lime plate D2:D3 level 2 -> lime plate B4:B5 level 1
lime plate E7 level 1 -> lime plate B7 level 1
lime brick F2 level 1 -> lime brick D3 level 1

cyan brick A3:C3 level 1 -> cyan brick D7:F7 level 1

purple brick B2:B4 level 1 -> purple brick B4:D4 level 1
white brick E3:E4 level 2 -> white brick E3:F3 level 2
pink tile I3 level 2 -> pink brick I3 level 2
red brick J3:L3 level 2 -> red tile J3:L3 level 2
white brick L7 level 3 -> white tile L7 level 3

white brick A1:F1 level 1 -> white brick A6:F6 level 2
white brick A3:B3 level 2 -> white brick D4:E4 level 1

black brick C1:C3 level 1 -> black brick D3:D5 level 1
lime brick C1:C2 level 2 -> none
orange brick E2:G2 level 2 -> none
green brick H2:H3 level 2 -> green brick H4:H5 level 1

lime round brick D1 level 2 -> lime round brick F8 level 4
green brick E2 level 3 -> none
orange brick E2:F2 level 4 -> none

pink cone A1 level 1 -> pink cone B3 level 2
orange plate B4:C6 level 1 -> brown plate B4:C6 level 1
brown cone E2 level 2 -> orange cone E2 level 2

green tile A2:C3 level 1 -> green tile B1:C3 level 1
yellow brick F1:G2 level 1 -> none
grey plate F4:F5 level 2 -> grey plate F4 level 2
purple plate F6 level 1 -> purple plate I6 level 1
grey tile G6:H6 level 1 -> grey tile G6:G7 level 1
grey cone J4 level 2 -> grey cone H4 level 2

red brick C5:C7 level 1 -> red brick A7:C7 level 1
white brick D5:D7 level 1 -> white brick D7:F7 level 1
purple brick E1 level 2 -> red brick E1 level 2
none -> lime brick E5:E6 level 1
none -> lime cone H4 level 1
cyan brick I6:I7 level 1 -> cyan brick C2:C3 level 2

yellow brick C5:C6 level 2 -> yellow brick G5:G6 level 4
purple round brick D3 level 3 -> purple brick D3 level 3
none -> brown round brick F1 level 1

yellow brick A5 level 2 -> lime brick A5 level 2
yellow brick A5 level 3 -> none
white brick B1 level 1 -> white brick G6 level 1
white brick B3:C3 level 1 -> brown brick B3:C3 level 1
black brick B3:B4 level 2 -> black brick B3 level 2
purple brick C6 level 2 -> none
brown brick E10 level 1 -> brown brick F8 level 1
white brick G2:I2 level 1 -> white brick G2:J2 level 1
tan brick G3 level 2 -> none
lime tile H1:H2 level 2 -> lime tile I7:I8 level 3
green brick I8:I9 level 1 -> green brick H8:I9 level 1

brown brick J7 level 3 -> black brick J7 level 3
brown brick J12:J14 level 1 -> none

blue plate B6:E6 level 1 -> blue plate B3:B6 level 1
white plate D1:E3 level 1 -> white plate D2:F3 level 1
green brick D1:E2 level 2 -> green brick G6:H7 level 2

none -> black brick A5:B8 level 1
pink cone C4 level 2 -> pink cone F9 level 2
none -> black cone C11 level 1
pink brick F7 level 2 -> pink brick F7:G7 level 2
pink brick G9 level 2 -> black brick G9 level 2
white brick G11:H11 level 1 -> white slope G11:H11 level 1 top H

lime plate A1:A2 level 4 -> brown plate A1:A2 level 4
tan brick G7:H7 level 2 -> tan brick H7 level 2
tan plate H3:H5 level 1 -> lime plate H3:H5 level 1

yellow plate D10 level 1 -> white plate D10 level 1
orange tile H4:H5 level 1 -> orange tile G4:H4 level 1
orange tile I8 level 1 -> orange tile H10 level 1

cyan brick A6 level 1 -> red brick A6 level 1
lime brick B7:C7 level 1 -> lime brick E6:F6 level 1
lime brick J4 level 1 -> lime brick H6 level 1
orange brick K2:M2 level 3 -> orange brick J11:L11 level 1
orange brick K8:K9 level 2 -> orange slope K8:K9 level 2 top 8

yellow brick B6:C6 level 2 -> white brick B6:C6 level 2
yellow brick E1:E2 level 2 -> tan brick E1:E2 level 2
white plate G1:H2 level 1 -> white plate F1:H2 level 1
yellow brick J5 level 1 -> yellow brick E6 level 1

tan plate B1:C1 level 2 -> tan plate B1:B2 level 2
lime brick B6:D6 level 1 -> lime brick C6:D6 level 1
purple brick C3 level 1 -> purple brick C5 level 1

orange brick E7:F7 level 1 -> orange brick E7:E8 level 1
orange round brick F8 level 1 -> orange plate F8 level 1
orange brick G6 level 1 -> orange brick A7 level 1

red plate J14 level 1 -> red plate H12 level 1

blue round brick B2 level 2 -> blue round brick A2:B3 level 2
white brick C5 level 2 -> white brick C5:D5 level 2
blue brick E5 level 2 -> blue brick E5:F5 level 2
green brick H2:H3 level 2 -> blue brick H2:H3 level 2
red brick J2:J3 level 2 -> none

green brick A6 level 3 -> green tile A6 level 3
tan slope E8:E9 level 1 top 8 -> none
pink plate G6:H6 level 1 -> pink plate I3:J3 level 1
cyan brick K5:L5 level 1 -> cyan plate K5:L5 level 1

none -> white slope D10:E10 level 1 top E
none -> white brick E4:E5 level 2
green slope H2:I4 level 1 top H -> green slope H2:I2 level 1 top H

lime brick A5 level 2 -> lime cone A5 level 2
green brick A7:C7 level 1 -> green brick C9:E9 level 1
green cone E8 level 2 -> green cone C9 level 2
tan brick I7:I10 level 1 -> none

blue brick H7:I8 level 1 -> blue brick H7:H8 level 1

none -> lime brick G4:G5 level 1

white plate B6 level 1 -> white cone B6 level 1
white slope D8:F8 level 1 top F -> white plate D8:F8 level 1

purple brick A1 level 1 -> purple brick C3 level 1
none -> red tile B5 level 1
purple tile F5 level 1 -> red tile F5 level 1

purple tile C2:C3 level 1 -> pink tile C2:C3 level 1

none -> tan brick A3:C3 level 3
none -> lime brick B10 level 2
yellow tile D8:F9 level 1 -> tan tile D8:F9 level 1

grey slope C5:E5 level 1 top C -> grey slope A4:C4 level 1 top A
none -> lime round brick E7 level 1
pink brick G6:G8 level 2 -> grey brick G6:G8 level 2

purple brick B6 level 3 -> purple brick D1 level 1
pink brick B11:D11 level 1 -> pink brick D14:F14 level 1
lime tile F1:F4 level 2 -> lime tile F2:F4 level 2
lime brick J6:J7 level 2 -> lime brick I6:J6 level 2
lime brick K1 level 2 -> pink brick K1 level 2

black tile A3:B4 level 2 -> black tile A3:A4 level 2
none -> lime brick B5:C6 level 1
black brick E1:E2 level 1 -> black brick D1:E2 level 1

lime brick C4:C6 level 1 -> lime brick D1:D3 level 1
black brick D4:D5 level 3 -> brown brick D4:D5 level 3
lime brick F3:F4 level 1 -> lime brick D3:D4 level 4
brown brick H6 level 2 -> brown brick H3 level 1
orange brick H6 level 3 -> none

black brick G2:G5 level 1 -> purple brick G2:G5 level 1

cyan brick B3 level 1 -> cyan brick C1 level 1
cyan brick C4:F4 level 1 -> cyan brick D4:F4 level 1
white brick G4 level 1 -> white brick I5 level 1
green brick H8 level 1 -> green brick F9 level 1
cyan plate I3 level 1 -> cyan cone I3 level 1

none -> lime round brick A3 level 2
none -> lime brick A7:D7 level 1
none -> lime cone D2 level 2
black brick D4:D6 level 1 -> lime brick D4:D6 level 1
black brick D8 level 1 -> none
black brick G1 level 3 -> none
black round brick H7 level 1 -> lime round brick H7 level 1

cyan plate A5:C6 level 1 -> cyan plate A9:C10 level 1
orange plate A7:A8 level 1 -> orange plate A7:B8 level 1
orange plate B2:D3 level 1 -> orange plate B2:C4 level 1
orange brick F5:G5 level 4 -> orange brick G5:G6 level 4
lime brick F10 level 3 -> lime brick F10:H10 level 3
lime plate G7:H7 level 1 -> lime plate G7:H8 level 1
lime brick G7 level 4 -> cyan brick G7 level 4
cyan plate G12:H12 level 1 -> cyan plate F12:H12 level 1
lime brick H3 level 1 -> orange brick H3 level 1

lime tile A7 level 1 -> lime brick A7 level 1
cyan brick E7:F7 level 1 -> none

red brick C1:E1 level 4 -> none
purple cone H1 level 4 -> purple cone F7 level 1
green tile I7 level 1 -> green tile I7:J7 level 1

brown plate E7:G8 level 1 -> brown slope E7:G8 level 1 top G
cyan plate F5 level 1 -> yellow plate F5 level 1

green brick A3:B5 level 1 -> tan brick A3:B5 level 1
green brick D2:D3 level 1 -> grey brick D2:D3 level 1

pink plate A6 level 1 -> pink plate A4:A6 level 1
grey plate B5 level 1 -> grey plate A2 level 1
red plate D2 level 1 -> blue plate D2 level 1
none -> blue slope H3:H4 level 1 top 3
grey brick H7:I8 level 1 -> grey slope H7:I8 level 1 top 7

========================================================================

Problem requirements:
Count every line in the data where the string "yellow" occurs. Give nothing except the number.

Solution below:
10